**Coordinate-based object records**
◇ ◇ ◇ ◇

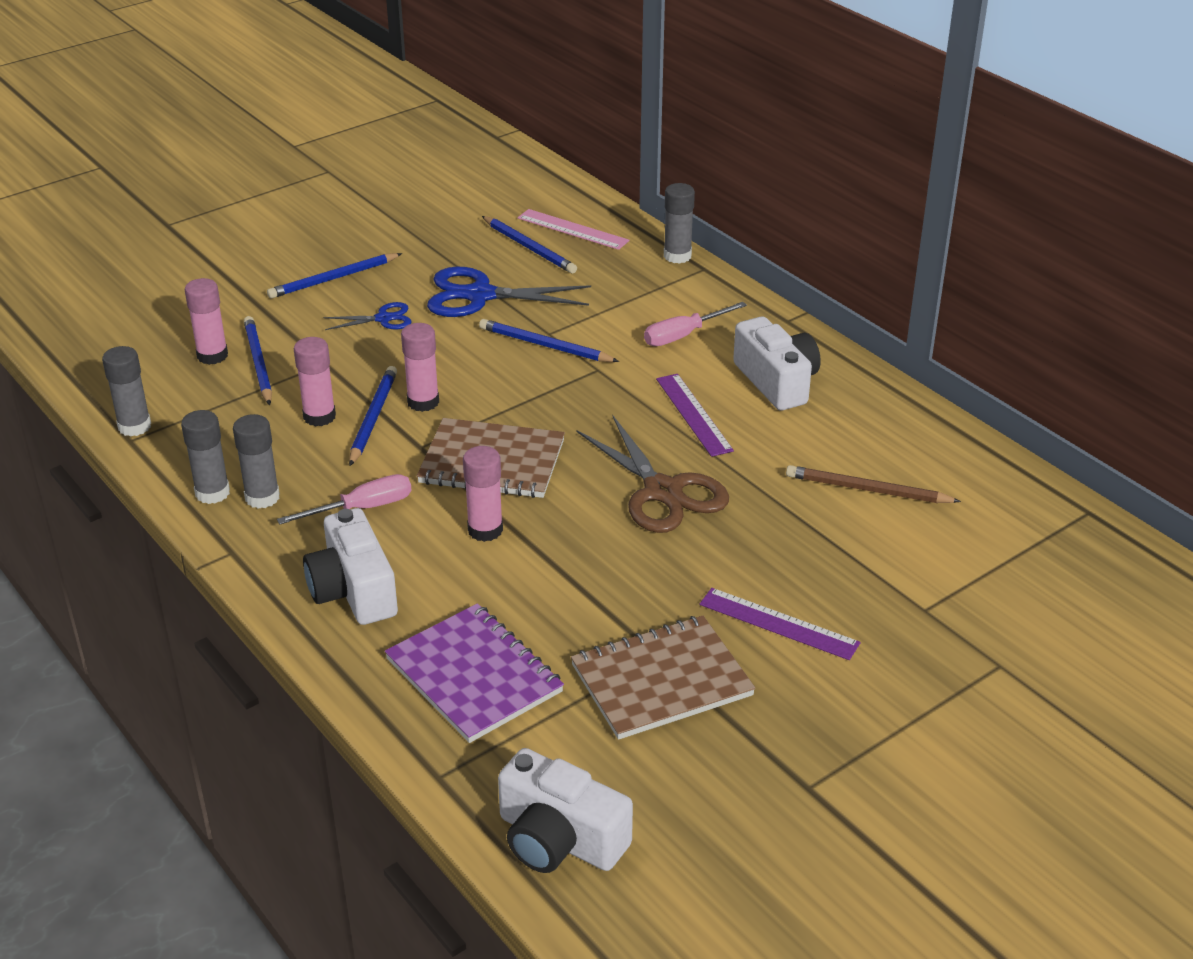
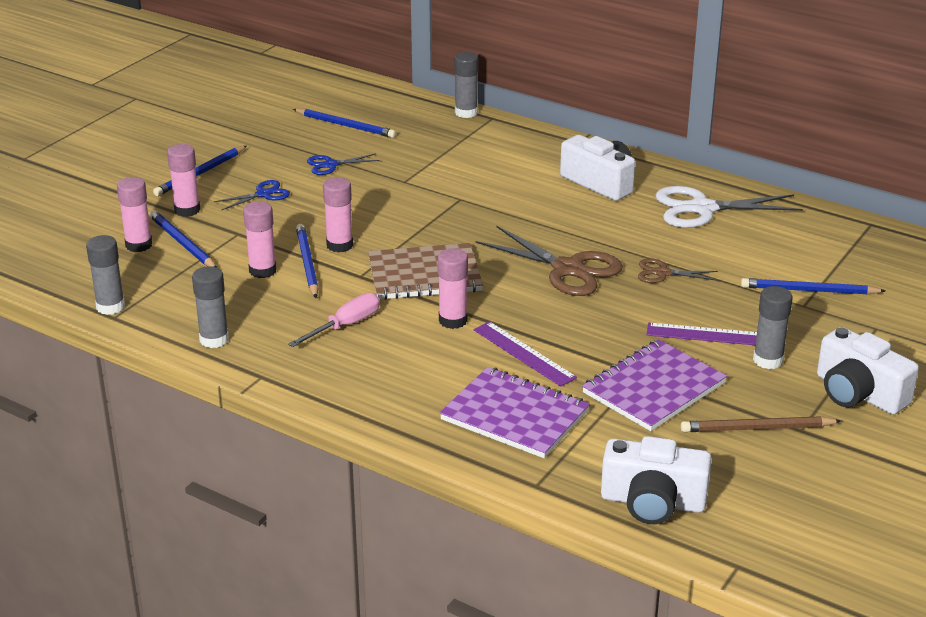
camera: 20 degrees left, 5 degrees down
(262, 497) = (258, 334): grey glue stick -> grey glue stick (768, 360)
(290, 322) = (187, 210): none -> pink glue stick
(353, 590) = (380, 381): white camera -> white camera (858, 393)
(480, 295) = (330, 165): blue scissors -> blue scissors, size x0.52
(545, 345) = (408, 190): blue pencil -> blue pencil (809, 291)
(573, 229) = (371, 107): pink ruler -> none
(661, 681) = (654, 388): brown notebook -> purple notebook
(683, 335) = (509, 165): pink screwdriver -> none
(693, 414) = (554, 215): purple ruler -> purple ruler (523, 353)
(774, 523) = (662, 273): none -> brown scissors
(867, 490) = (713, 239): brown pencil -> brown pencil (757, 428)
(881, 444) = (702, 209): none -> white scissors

◇ ◇ ◇ ◇

**TASK**
Print only the lines running from the one with "(661, 681) = (654, 388): brown" to the final line of the data above, each exactly as it appears.

**TASK RESPONSE**
(661, 681) = (654, 388): brown notebook -> purple notebook
(683, 335) = (509, 165): pink screwdriver -> none
(693, 414) = (554, 215): purple ruler -> purple ruler (523, 353)
(774, 523) = (662, 273): none -> brown scissors
(867, 490) = (713, 239): brown pencil -> brown pencil (757, 428)
(881, 444) = (702, 209): none -> white scissors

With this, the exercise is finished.